Content revision data:
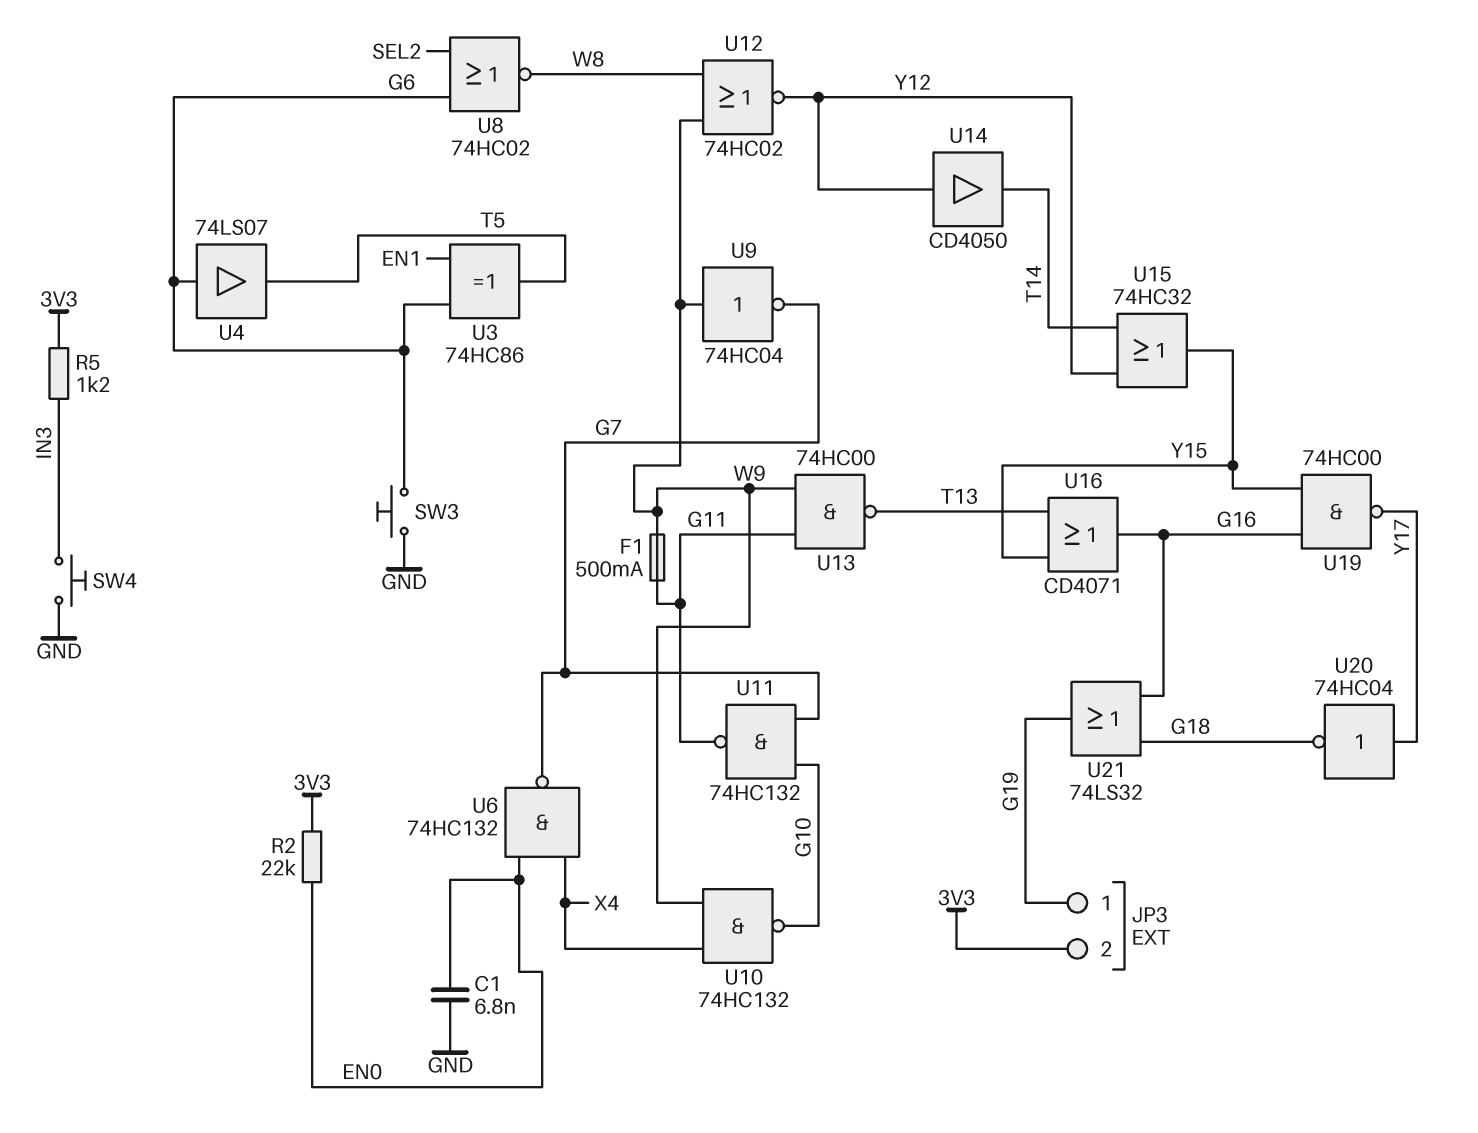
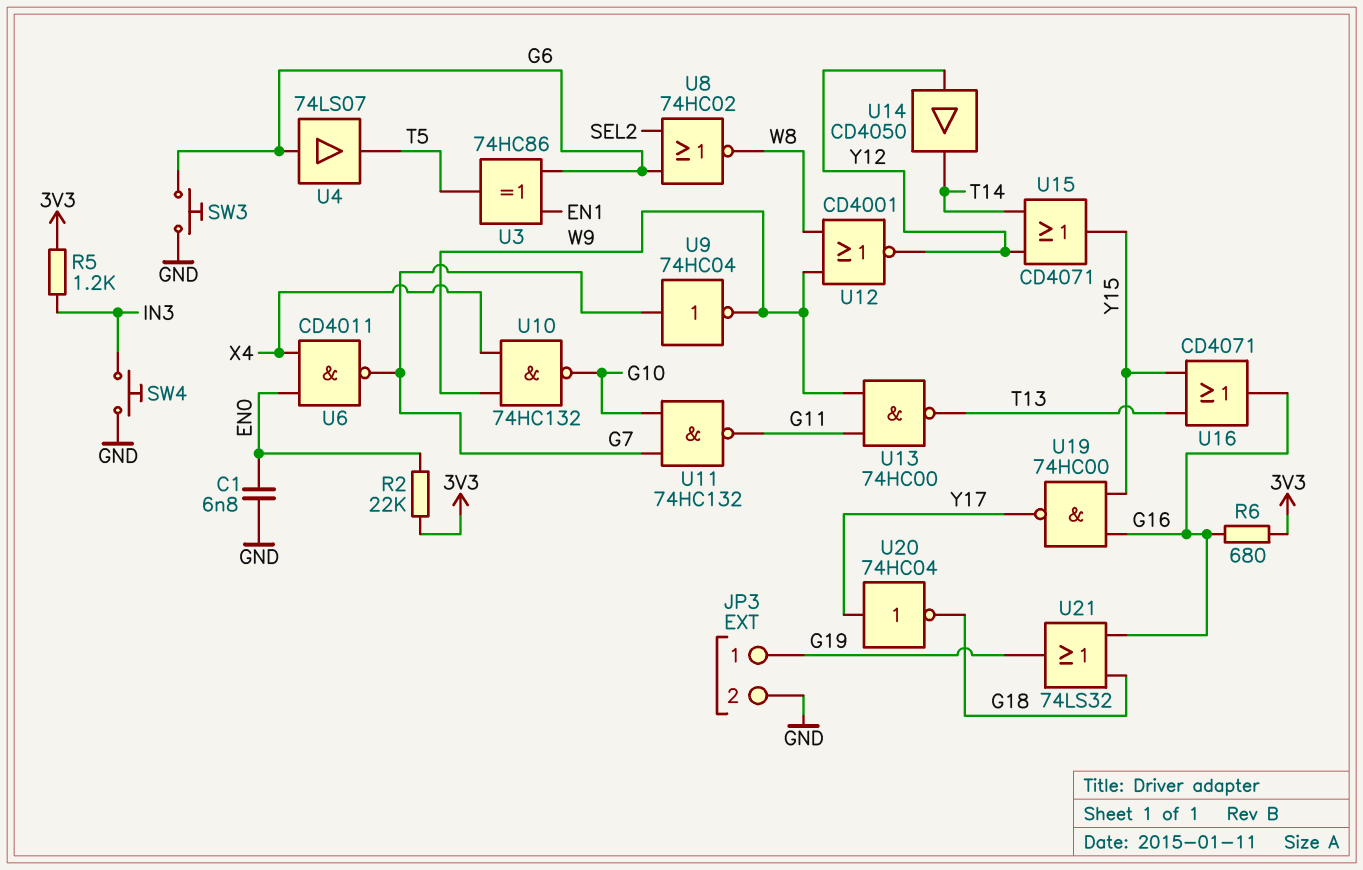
F1: 500mA (G11, W9) -> none
JP3 pin 2: 3V3 -> GND
R6: none -> 680 (3V3, G16)
U6: NAND 74HC132 (in EN0, in X4, out G7) -> NAND CD4011 (in EN0, in X4, out G7)
U9: NOT 74HC04 (in W9, out G7) -> NOT 74HC04 (in G7, out W9)
U12: NOR 74HC02 (in W8, in W9, out Y12) -> NOR CD4001 (in W8, in W9, out Y12)
U15: OR 74HC32 (in T14, in Y12, out Y15) -> OR CD4071 (in T14, in Y12, out Y15)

Exercise directions
What is needed is the number of lines in the entries that contain the word "none", written alone.

Response to this exercise
2